**To do**
Take the line that has "blue soap dispenser: 2 -> 0" in it and every line after it to the end of the entries, and reproduce them exactly.

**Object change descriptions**
§ §

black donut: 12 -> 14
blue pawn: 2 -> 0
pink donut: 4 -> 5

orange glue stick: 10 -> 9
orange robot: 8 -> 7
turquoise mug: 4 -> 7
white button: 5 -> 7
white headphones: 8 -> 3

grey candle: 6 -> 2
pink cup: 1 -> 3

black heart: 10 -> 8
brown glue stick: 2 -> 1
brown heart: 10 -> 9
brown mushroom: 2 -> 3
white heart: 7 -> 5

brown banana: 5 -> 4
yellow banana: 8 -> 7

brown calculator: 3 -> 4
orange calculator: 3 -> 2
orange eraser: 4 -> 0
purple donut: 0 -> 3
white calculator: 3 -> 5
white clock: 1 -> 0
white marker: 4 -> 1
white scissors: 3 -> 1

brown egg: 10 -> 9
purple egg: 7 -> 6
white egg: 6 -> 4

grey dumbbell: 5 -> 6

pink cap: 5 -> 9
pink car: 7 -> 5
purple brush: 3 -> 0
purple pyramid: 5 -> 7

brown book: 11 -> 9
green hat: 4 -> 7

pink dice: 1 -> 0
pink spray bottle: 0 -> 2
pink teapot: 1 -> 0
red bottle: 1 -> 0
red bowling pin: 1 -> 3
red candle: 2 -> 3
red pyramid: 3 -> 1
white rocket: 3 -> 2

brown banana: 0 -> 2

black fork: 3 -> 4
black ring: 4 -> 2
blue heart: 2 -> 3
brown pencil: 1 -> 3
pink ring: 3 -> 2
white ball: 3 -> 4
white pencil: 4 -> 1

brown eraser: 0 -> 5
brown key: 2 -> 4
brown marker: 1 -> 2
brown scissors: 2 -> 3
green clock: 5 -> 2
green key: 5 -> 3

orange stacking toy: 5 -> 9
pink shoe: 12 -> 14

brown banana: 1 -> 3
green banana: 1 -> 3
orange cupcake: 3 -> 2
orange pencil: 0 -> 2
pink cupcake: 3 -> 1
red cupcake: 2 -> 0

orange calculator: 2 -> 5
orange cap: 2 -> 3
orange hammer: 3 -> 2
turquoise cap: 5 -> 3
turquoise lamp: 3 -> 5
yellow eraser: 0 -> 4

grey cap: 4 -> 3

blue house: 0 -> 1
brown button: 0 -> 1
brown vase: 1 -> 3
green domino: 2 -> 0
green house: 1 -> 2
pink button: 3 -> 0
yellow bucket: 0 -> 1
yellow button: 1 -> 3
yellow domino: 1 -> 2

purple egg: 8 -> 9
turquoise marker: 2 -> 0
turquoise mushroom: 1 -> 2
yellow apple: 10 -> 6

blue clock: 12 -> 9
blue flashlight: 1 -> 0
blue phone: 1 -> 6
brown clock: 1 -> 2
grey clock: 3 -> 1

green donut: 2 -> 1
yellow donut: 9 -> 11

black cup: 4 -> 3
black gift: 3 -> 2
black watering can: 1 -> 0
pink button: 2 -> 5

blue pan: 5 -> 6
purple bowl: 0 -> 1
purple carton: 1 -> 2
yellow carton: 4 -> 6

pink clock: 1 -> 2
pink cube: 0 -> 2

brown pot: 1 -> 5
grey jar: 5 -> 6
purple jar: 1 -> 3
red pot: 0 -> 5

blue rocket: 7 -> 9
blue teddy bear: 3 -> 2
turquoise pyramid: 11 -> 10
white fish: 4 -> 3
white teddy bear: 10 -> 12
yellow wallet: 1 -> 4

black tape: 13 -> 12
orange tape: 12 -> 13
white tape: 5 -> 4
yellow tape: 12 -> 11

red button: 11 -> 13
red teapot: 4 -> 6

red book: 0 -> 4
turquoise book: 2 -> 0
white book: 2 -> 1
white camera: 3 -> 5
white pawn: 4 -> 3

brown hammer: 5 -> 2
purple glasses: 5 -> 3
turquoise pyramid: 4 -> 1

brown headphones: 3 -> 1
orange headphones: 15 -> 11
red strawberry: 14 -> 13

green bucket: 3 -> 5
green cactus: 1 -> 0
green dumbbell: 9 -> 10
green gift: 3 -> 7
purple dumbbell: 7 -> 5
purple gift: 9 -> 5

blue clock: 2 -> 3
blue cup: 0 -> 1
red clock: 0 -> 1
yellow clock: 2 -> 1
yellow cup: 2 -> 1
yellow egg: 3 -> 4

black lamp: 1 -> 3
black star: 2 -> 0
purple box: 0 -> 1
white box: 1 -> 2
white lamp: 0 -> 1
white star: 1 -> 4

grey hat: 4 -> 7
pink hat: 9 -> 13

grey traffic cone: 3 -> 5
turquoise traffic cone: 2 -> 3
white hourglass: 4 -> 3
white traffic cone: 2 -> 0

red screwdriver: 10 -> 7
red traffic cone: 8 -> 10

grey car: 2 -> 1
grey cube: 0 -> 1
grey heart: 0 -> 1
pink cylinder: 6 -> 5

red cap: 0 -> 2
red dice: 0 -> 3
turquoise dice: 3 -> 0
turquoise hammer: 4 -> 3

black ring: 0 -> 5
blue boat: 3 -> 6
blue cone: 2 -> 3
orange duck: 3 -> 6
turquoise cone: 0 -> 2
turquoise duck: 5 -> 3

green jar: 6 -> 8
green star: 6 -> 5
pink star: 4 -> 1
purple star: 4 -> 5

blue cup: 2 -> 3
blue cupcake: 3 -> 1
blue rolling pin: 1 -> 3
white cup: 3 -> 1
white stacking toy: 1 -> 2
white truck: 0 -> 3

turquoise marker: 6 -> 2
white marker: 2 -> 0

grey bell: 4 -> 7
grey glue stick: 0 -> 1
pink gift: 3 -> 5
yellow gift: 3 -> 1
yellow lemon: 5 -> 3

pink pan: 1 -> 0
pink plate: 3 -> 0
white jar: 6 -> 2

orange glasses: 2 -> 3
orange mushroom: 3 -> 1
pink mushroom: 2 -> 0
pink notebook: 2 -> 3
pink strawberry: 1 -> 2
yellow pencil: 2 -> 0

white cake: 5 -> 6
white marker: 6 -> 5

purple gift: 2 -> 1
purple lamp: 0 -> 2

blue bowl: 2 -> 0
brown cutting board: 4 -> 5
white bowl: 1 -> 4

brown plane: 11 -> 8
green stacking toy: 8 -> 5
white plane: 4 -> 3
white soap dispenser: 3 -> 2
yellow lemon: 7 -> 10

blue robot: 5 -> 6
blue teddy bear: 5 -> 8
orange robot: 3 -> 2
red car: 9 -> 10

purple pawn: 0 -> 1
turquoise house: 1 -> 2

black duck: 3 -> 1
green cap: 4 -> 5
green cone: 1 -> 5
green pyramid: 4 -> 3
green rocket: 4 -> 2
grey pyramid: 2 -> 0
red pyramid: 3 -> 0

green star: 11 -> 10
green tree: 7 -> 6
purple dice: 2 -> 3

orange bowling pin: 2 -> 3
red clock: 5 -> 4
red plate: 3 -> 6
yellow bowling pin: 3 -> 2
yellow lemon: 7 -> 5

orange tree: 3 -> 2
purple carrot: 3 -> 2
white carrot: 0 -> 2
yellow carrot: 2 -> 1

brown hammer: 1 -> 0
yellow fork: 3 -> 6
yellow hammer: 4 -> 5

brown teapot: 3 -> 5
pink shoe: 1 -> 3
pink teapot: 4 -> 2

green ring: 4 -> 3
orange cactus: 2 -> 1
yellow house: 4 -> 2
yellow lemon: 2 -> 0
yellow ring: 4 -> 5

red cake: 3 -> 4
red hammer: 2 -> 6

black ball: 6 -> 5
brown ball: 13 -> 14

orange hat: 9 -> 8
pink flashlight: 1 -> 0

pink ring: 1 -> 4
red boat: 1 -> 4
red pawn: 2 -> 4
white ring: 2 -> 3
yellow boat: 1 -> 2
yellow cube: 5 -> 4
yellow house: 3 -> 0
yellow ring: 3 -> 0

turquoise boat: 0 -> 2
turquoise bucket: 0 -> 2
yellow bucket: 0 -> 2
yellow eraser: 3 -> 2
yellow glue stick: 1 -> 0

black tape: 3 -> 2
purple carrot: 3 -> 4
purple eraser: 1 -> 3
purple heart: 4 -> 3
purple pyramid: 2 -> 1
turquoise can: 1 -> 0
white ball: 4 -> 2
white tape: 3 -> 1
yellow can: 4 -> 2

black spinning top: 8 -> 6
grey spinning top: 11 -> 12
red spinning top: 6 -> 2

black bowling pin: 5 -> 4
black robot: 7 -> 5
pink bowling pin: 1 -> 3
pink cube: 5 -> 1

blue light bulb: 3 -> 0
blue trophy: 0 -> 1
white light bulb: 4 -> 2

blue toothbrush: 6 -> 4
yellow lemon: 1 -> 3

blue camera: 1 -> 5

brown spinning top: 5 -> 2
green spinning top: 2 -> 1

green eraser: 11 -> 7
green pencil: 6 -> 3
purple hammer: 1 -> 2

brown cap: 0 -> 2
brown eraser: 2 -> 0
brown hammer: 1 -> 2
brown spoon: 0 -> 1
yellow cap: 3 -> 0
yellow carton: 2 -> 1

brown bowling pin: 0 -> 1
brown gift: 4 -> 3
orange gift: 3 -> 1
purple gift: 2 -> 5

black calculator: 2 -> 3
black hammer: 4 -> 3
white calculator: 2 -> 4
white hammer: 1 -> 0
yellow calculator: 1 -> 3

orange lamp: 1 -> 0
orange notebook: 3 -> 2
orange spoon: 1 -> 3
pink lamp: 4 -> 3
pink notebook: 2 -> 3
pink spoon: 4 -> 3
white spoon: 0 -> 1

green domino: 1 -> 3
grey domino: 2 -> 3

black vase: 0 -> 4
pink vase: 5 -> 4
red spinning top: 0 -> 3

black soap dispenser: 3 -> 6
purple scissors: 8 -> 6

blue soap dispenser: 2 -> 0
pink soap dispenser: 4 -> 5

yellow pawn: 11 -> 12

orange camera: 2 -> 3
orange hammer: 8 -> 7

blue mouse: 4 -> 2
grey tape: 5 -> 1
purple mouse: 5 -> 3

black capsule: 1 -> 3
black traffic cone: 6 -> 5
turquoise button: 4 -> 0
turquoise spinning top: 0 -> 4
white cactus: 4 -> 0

§ §

**Written response**
blue soap dispenser: 2 -> 0
pink soap dispenser: 4 -> 5

yellow pawn: 11 -> 12

orange camera: 2 -> 3
orange hammer: 8 -> 7

blue mouse: 4 -> 2
grey tape: 5 -> 1
purple mouse: 5 -> 3

black capsule: 1 -> 3
black traffic cone: 6 -> 5
turquoise button: 4 -> 0
turquoise spinning top: 0 -> 4
white cactus: 4 -> 0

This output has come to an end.